[[ Data below, beginning ]]
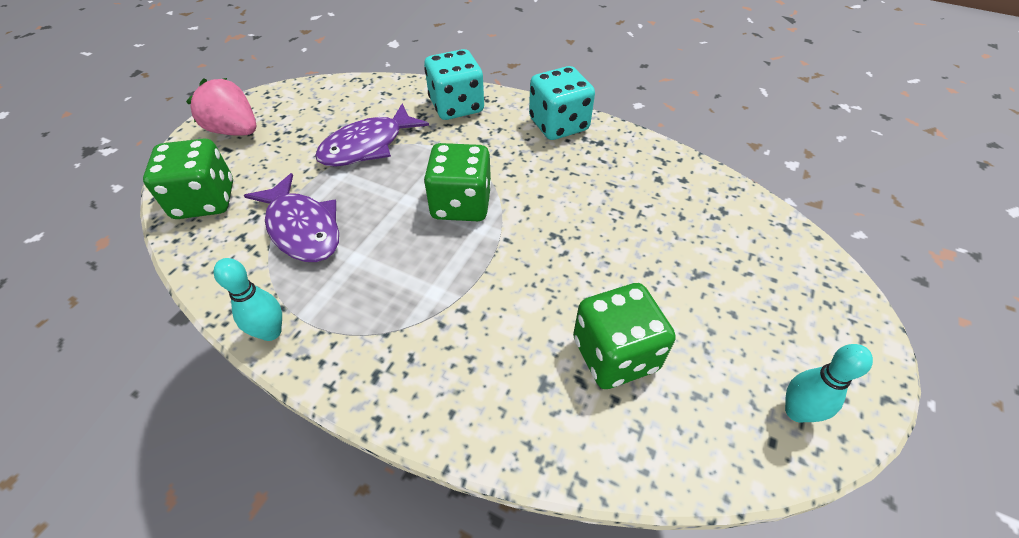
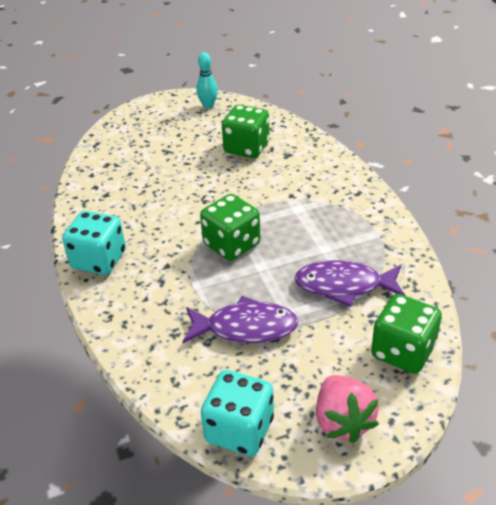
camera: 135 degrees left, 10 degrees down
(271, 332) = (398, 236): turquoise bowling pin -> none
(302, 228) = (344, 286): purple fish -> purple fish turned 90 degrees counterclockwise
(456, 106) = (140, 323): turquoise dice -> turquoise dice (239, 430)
[[ Data below, end ]]
All lines containing "turquoise" in the material above should appear in your reply, copied exactly.

▶ Expected answer:
(271, 332) = (398, 236): turquoise bowling pin -> none
(456, 106) = (140, 323): turquoise dice -> turquoise dice (239, 430)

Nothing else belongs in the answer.